### RECORDS TO PROCESS
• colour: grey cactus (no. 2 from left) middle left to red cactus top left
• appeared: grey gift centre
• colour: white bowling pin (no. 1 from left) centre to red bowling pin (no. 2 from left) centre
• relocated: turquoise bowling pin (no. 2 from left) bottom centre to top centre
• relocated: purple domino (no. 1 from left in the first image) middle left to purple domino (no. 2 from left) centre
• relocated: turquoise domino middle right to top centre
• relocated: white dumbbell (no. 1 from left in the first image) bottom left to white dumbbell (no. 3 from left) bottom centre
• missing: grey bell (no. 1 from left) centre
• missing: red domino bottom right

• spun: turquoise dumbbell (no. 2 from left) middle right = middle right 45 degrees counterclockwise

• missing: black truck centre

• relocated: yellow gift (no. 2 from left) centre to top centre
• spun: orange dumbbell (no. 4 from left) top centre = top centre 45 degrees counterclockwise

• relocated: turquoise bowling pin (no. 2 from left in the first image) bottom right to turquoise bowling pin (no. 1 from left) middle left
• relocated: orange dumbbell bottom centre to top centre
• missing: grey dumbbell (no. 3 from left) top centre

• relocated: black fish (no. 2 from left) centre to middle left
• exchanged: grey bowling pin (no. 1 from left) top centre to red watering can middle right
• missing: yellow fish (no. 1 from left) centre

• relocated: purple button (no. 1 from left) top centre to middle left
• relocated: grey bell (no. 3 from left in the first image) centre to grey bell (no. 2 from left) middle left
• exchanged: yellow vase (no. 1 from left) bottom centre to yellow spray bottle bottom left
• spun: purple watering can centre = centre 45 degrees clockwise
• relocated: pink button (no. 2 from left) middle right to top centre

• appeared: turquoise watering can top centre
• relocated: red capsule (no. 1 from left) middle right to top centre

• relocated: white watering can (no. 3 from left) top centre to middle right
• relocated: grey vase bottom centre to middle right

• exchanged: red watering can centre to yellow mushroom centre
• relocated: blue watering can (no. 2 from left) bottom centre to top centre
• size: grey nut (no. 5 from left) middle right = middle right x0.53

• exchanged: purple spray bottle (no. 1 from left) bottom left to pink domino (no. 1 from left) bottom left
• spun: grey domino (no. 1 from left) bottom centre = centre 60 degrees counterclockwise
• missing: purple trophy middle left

### WHAT IS REQUIRED
Lines to set down from above: the line with "pin (no. 2 from left) centre", the line with "bell (no. 1 from left) centre", and every line between, each exactly as written.

### SOLUTION TO THE PROBLEM
• colour: white bowling pin (no. 1 from left) centre to red bowling pin (no. 2 from left) centre
• relocated: turquoise bowling pin (no. 2 from left) bottom centre to top centre
• relocated: purple domino (no. 1 from left in the first image) middle left to purple domino (no. 2 from left) centre
• relocated: turquoise domino middle right to top centre
• relocated: white dumbbell (no. 1 from left in the first image) bottom left to white dumbbell (no. 3 from left) bottom centre
• missing: grey bell (no. 1 from left) centre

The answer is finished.